Your answer should consist of the lines in the following data that contain "white".

[Colored object listings]
*-*-*

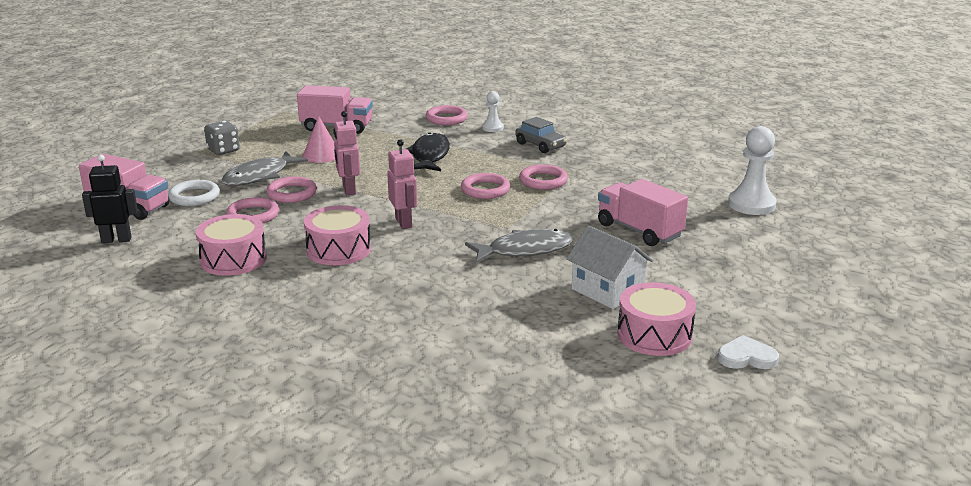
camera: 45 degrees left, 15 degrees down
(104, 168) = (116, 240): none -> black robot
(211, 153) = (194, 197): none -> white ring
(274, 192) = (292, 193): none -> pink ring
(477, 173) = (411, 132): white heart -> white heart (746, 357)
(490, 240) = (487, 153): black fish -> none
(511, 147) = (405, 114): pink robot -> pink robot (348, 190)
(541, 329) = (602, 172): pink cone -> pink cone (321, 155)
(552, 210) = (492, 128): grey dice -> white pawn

*-*-*

- Solution to the problem:
(211, 153) = (194, 197): none -> white ring
(477, 173) = (411, 132): white heart -> white heart (746, 357)
(552, 210) = (492, 128): grey dice -> white pawn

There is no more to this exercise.